:: Exercise requirements ::
Output the entries word for word. Omit images.

:: Given entries ::
════
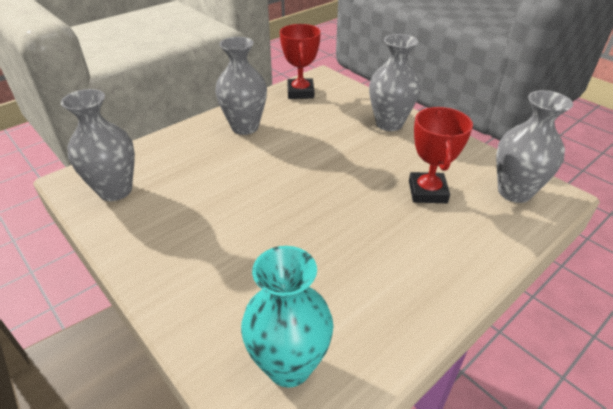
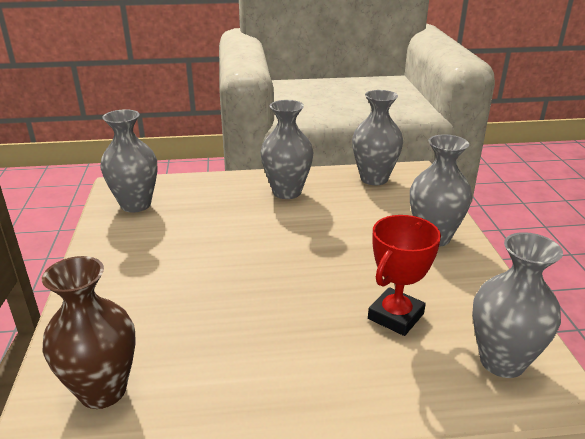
camera: 35 degrees right, 10 degrees down
(289, 365) = (103, 390): turquoise vase -> brown vase
(300, 92) = (374, 179): red trophy -> grey vase

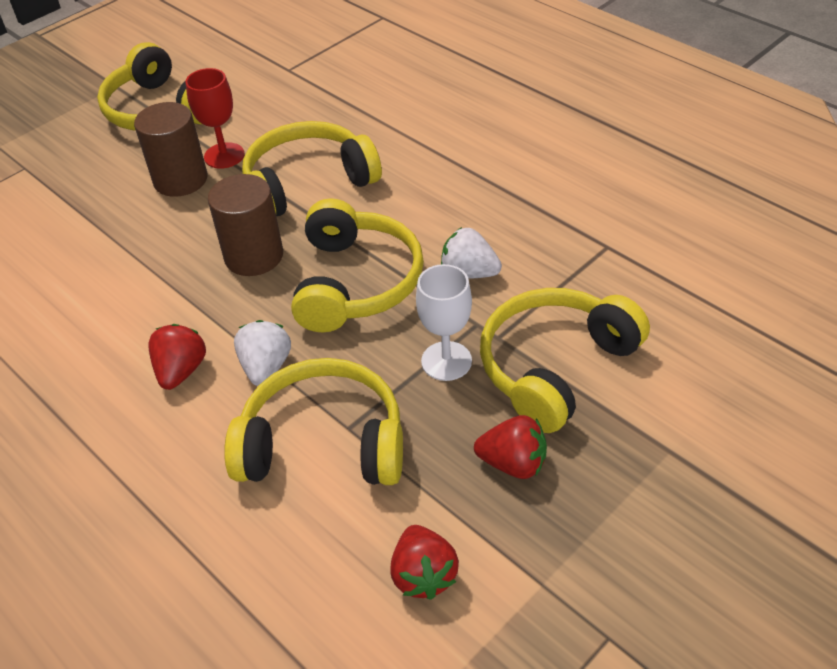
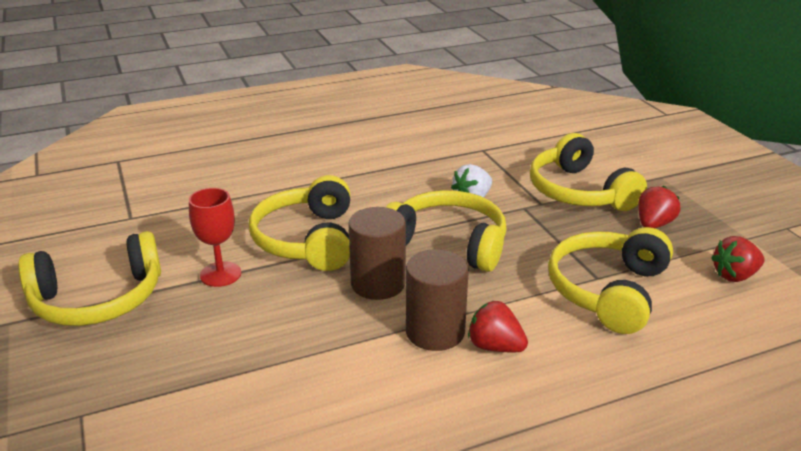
camera: 70 degrees left, 15 degrees down
(180, 180) = (229, 305): brown cylinder -> brown cylinder (435, 332)
(266, 367) = (516, 302): white strawberry -> none
(423, 575) = (734, 275): red strawberry -> red strawberry turned 150 degrees clockwise
(446, 361) = (553, 226): white goblet -> none

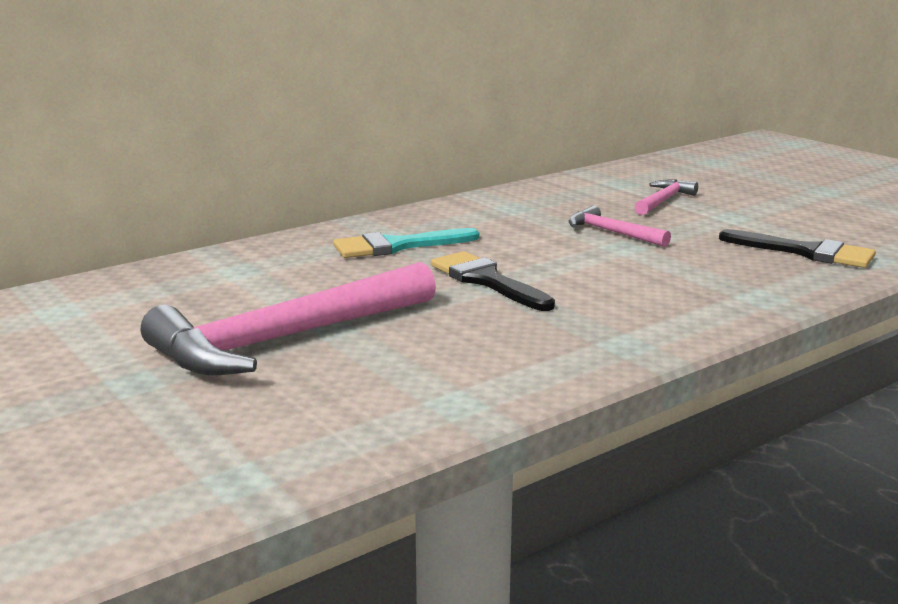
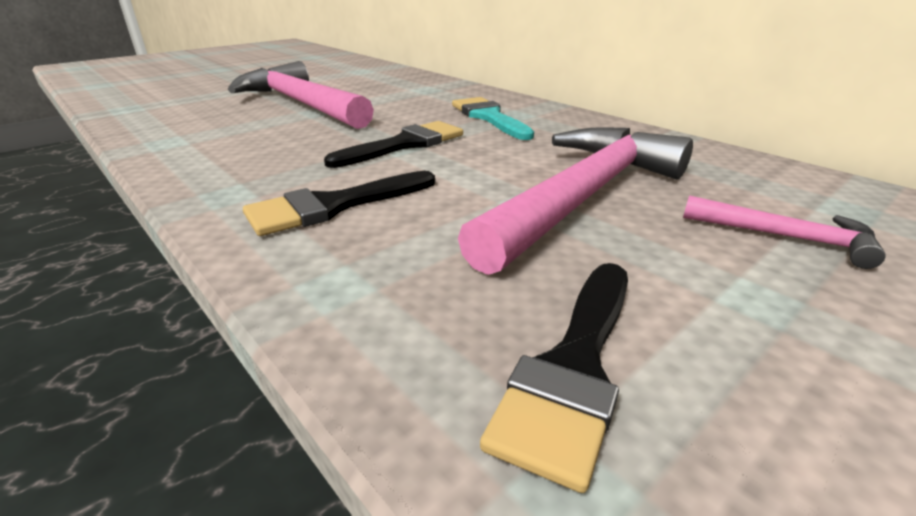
camera: 85 degrees right, 10 degrees up
(612, 232) = (584, 196): pink hammer -> pink hammer, size x2.12
(643, 302) = (334, 206): none -> black brush

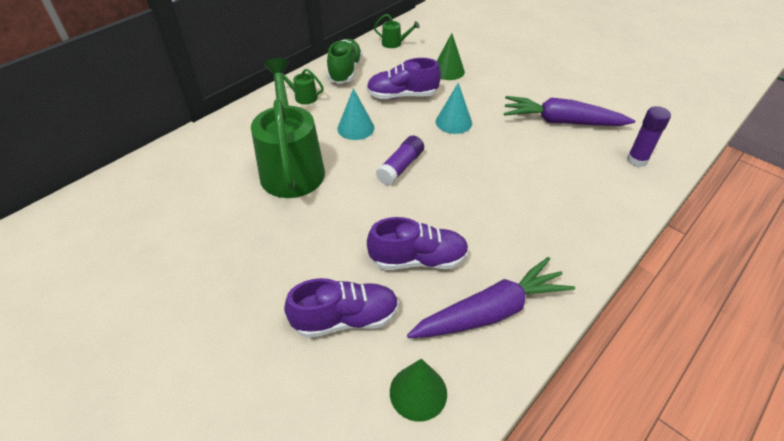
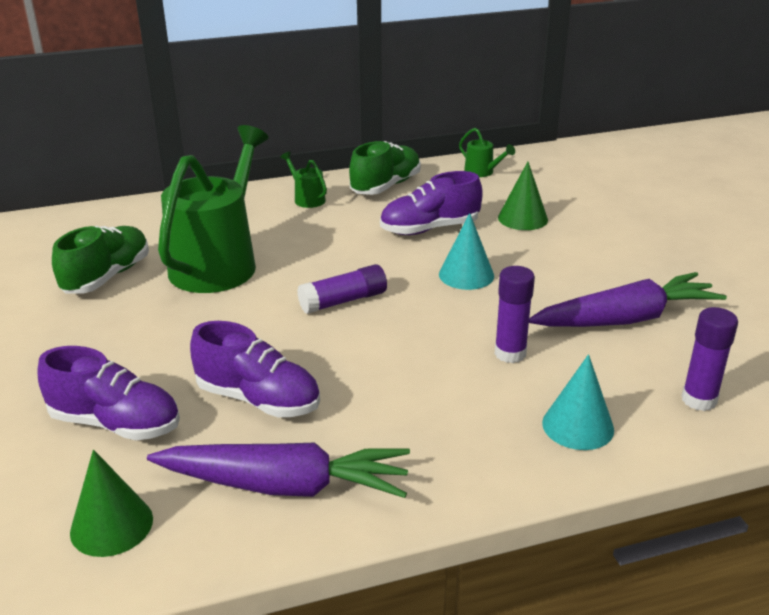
camera: 30 degrees right, 15 degrees down
(221, 208) = (107, 277): none -> green shoe
(355, 128) = (334, 246): turquoise cone -> turquoise cone (578, 426)
(402, 96) = (429, 229): purple shoe -> purple shoe turned 45 degrees counterclockwise
(525, 168) = (510, 353): none -> purple glue stick
(561, 122) = (626, 319): purple carrot -> purple carrot turned 120 degrees clockwise

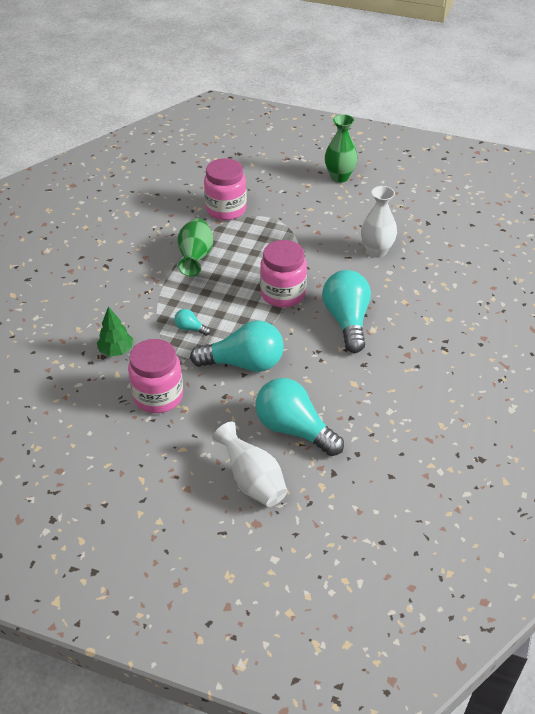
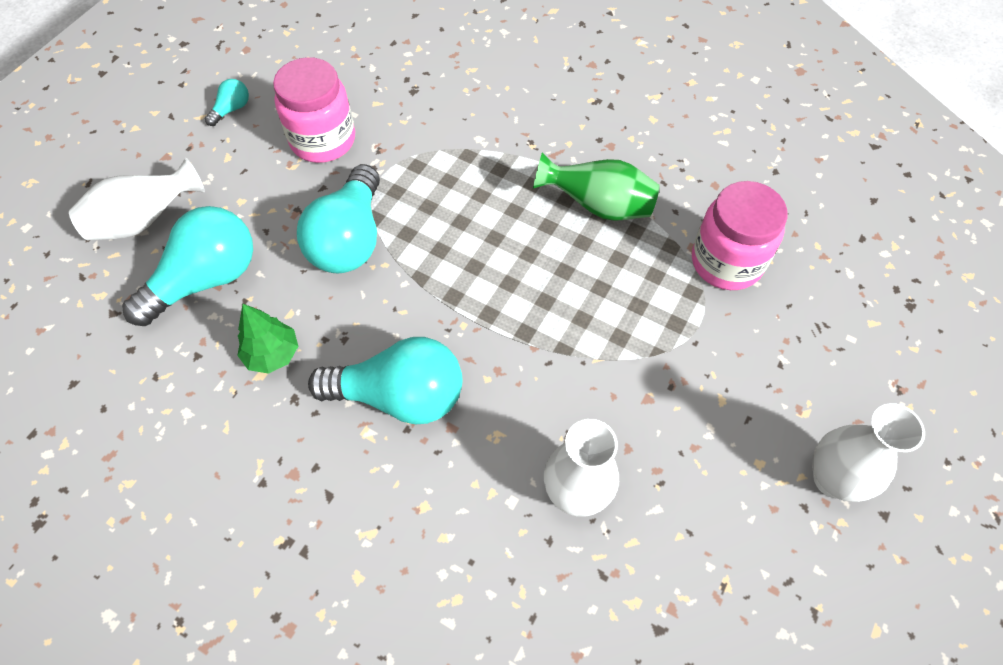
camera: 100 degrees right, 15 degrees up
(116, 351) = (419, 104): green tree -> green tree (272, 354)
(190, 328) = (439, 185): turquoise light bulb -> turquoise light bulb (232, 109)
(283, 294) = (487, 312): pink jar -> none
(339, 177) = (833, 479): green vase -> white vase

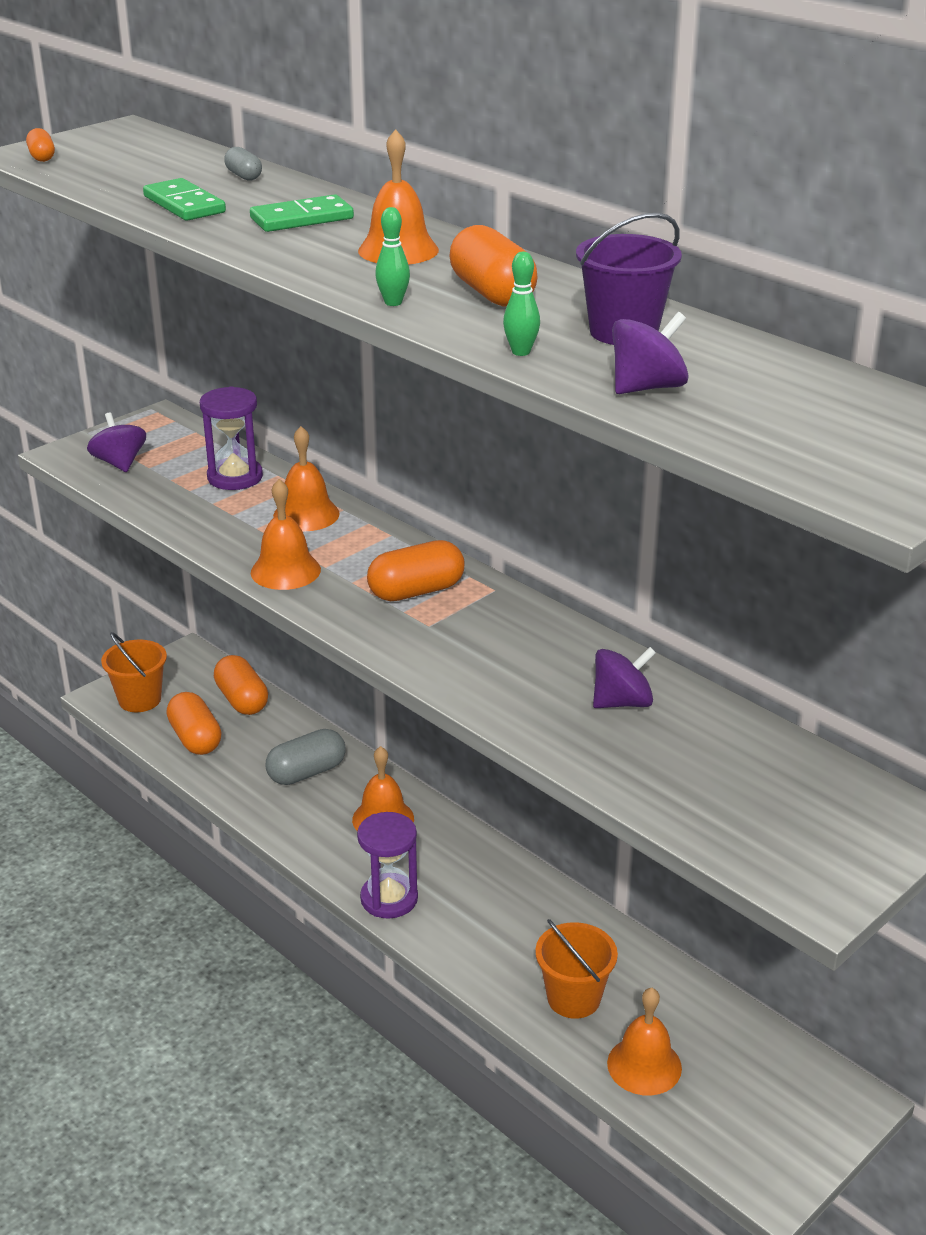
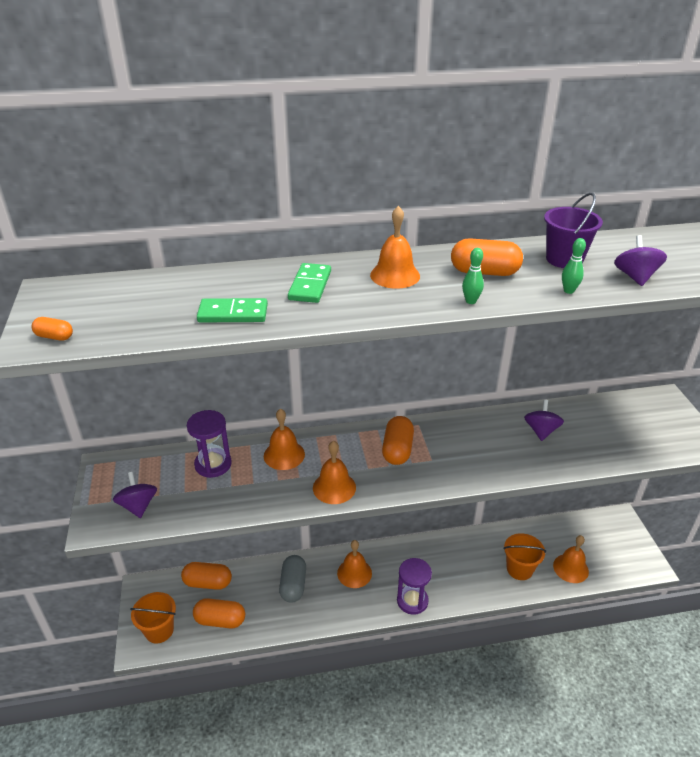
camera: 55 degrees left, 5 degrees up
(119, 463) = (138, 506): purple spinning top -> purple spinning top turned 60 degrees clockwise
(244, 176) = (210, 280): grey capsule -> none

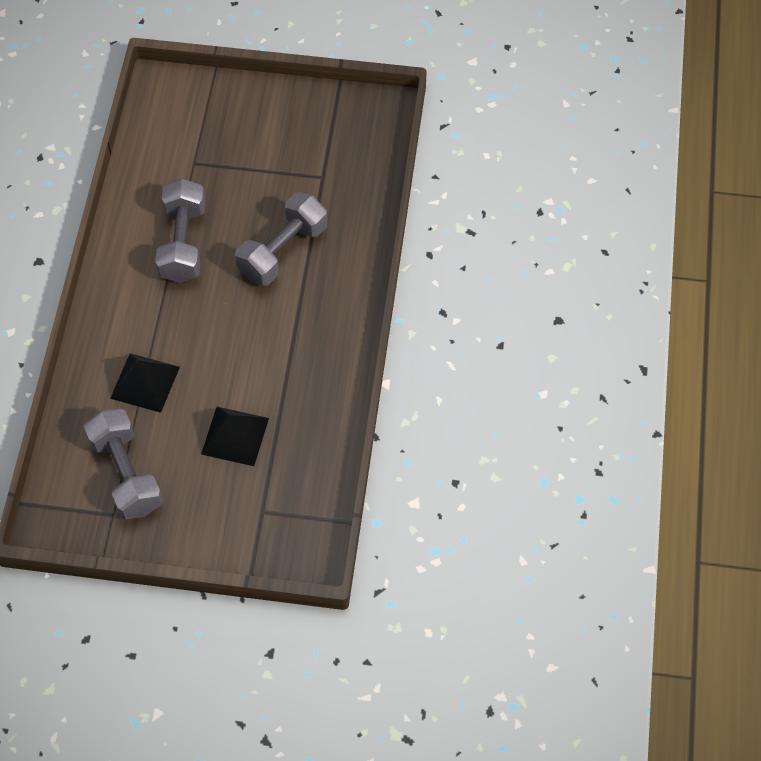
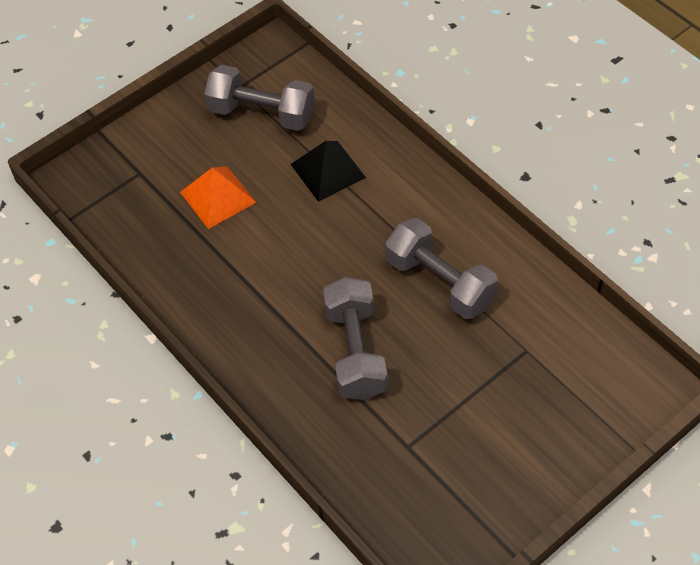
camera: 135 degrees right, 5 degrees down
(235, 436) = (218, 197): black pyramid -> orange pyramid

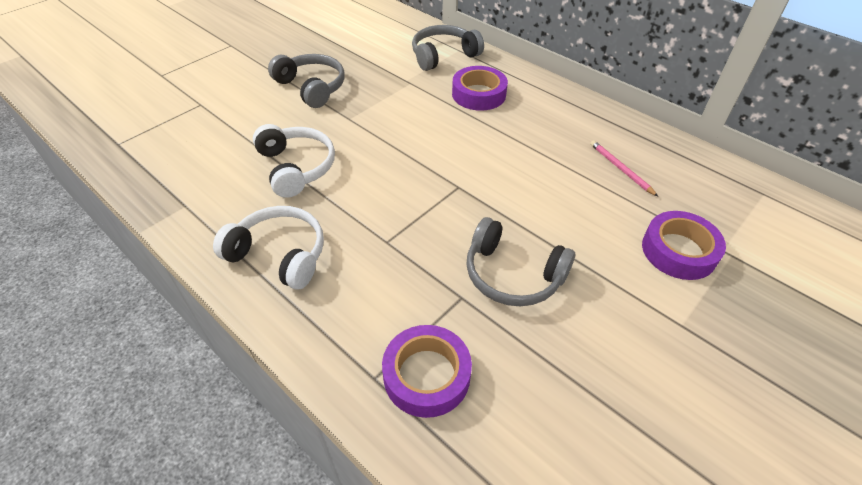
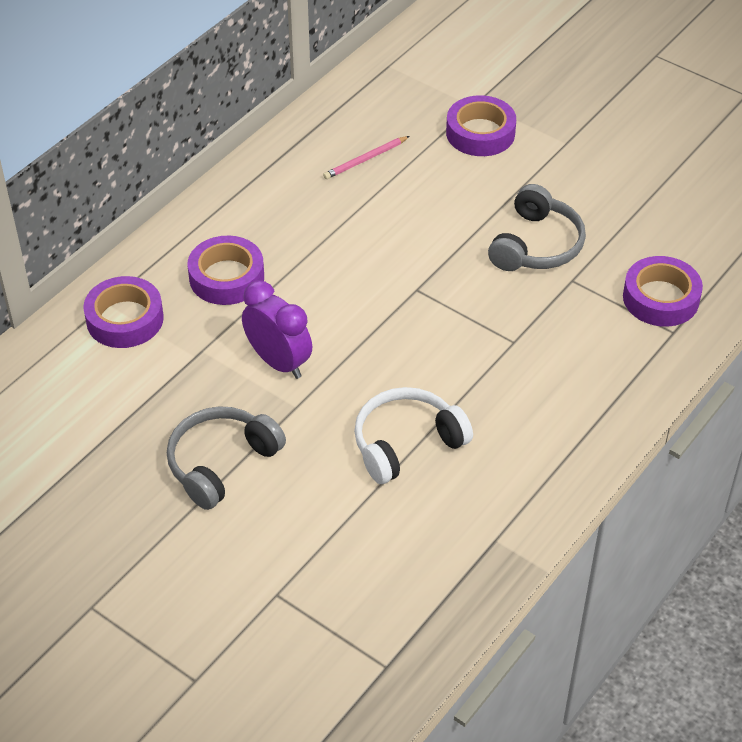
camera: 95 degrees left, 0 degrees up
(279, 254) = (552, 428): white headphones -> none
(392, 113) = (279, 362): none -> purple clock
(443, 56) = (125, 319): grey headphones -> purple tape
════
:: Reply ::
camera: 35 degrees right, 10 degrees down
(289, 365) = (103, 390): turquoise vase -> brown vase
(300, 92) = (374, 179): red trophy -> grey vase

camera: 70 degrees left, 15 degrees down
(180, 180) = (229, 305): brown cylinder -> brown cylinder (435, 332)
(266, 367) = (516, 302): white strawberry -> none
(423, 575) = (734, 275): red strawberry -> red strawberry turned 150 degrees clockwise
(446, 361) = (553, 226): white goblet -> none

camera: 85 degrees right, 10 degrees up
(612, 232) = (584, 196): pink hammer -> pink hammer, size x2.12
(643, 302) = (334, 206): none -> black brush

camera: 30 degrees right, 15 degrees down
(221, 208) = (107, 277): none -> green shoe
(355, 128) = (334, 246): turquoise cone -> turquoise cone (578, 426)
(402, 96) = (429, 229): purple shoe -> purple shoe turned 45 degrees counterclockwise
(525, 168) = (510, 353): none -> purple glue stick
(561, 122) = (626, 319): purple carrot -> purple carrot turned 120 degrees clockwise

camera: 100 degrees right, 15 degrees up
(116, 351) = (419, 104): green tree -> green tree (272, 354)
(190, 328) = (439, 185): turquoise light bulb -> turquoise light bulb (232, 109)
(283, 294) = (487, 312): pink jar -> none
(339, 177) = (833, 479): green vase -> white vase

camera: 55 degrees left, 5 degrees up
(119, 463) = (138, 506): purple spinning top -> purple spinning top turned 60 degrees clockwise
(244, 176) = (210, 280): grey capsule -> none

camera: 135 degrees right, 5 degrees down
(235, 436) = (218, 197): black pyramid -> orange pyramid

camera: 95 degrees left, 0 degrees up
(279, 254) = (552, 428): white headphones -> none
(392, 113) = (279, 362): none -> purple clock
(443, 56) = (125, 319): grey headphones -> purple tape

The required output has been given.